_SOURCE MATERIAL_.
Segment Open

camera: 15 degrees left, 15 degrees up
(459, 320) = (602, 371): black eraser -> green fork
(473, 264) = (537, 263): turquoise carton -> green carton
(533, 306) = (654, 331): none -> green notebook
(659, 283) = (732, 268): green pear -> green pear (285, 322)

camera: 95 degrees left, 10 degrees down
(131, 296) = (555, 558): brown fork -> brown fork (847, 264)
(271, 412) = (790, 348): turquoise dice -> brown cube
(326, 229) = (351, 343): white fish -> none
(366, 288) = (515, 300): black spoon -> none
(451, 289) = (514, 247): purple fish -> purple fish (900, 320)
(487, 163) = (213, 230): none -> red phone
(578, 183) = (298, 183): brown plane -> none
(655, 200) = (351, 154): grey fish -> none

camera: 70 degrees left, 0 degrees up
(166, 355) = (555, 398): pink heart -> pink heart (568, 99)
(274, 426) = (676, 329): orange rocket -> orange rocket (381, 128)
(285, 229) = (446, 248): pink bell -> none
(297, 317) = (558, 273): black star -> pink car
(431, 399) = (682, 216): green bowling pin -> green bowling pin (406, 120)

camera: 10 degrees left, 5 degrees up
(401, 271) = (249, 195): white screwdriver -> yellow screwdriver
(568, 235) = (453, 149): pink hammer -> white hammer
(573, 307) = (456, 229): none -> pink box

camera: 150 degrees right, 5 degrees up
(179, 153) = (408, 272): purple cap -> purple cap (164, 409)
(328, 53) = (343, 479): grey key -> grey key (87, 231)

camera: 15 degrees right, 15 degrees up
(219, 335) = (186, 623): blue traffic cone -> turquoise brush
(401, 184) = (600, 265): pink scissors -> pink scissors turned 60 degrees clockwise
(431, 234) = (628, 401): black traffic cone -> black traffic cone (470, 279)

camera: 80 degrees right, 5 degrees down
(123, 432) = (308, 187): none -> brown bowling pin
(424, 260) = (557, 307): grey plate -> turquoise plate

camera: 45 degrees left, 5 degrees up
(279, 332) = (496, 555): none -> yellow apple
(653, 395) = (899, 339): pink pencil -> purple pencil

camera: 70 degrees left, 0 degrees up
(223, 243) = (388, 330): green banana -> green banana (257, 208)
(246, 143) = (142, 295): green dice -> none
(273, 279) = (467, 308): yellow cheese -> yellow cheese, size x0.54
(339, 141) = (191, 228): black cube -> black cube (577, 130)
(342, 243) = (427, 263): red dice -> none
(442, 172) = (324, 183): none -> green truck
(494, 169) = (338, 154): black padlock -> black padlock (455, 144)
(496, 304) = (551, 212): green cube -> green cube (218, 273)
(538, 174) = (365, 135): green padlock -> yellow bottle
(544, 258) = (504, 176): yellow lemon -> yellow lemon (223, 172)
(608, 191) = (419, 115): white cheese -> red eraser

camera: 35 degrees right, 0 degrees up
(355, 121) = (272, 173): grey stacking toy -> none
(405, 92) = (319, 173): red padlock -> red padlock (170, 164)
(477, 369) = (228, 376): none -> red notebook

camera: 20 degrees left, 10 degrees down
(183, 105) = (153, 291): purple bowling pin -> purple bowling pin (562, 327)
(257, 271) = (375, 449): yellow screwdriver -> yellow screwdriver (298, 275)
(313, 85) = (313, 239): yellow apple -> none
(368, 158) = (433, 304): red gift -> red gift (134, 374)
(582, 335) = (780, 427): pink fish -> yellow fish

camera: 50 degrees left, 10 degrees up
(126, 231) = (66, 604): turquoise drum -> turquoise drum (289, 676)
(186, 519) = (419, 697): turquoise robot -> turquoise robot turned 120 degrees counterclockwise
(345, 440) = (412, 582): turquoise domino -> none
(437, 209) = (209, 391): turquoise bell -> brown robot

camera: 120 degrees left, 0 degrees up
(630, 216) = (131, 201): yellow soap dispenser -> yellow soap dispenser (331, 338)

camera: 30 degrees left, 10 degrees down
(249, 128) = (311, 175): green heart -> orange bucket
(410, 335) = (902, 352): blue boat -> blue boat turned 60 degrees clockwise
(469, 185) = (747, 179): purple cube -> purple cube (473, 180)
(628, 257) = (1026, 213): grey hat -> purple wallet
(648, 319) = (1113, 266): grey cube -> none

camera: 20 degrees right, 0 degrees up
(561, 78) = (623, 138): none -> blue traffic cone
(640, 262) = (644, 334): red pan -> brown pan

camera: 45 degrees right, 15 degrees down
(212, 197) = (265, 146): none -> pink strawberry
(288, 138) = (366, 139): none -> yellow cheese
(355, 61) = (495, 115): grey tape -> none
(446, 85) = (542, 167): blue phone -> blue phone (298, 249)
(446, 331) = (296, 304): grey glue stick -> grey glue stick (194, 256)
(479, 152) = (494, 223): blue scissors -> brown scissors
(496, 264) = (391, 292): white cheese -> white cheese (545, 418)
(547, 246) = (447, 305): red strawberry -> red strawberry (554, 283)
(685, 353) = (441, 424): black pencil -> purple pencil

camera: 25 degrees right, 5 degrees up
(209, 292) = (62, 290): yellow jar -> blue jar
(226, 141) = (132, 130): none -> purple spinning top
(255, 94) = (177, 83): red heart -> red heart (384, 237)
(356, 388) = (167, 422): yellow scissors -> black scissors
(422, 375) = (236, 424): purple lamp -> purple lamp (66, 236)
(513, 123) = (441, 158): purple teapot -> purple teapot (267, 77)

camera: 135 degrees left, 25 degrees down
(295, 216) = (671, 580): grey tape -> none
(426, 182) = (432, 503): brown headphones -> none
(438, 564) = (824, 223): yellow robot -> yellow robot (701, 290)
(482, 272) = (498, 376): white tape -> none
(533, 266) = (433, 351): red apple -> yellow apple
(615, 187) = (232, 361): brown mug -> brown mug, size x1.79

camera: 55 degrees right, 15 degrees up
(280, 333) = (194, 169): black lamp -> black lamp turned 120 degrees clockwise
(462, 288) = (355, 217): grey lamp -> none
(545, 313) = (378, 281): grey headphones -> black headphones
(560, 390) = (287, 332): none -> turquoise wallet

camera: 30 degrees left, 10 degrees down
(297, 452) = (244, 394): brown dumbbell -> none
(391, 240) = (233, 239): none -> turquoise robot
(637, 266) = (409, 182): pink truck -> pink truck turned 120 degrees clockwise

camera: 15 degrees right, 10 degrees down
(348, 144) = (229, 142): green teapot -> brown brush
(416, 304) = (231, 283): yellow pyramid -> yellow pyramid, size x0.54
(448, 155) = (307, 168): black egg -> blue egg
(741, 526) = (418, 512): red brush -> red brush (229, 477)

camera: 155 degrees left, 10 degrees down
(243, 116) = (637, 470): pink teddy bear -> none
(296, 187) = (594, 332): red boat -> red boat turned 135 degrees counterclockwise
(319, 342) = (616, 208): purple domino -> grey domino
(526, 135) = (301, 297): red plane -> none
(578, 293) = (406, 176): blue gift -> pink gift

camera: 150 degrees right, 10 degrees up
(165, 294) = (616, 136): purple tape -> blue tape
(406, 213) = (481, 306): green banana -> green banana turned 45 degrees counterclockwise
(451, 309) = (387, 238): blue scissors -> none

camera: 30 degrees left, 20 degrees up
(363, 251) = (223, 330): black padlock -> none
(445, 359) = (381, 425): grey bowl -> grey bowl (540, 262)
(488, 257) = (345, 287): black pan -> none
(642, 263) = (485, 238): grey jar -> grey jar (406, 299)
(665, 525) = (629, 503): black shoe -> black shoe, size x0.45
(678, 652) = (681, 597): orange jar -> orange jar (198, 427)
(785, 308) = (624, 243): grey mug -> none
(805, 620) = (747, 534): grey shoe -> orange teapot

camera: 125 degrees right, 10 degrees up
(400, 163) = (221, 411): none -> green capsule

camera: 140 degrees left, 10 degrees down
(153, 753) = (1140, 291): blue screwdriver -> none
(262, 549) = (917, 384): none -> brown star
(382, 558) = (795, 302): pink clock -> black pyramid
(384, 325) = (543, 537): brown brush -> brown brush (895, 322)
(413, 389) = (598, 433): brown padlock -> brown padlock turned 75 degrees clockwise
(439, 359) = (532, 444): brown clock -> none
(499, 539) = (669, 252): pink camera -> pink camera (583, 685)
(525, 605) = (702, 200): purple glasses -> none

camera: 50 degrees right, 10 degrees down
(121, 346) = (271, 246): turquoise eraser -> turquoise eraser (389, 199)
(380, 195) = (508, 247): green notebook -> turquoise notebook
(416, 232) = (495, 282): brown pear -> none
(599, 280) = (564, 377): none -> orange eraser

Segment Closed

_WHAT IS EXPECTED_. When you reach the line containing "(279, 332) = (496, 555): none -> yellow apple" in the data above, start copying exactly, and stop after the line containing "(582, 335) = (780, 427): pink".

_RESULT_.
(279, 332) = (496, 555): none -> yellow apple
(653, 395) = (899, 339): pink pencil -> purple pencil

camera: 70 degrees left, 0 degrees up
(223, 243) = (388, 330): green banana -> green banana (257, 208)
(246, 143) = (142, 295): green dice -> none
(273, 279) = (467, 308): yellow cheese -> yellow cheese, size x0.54
(339, 141) = (191, 228): black cube -> black cube (577, 130)
(342, 243) = (427, 263): red dice -> none
(442, 172) = (324, 183): none -> green truck
(494, 169) = (338, 154): black padlock -> black padlock (455, 144)
(496, 304) = (551, 212): green cube -> green cube (218, 273)
(538, 174) = (365, 135): green padlock -> yellow bottle
(544, 258) = (504, 176): yellow lemon -> yellow lemon (223, 172)
(608, 191) = (419, 115): white cheese -> red eraser

camera: 35 degrees right, 0 degrees up
(355, 121) = (272, 173): grey stacking toy -> none
(405, 92) = (319, 173): red padlock -> red padlock (170, 164)
(477, 369) = (228, 376): none -> red notebook

camera: 20 degrees left, 10 degrees down
(183, 105) = (153, 291): purple bowling pin -> purple bowling pin (562, 327)
(257, 271) = (375, 449): yellow screwdriver -> yellow screwdriver (298, 275)
(313, 85) = (313, 239): yellow apple -> none
(368, 158) = (433, 304): red gift -> red gift (134, 374)
(582, 335) = (780, 427): pink fish -> yellow fish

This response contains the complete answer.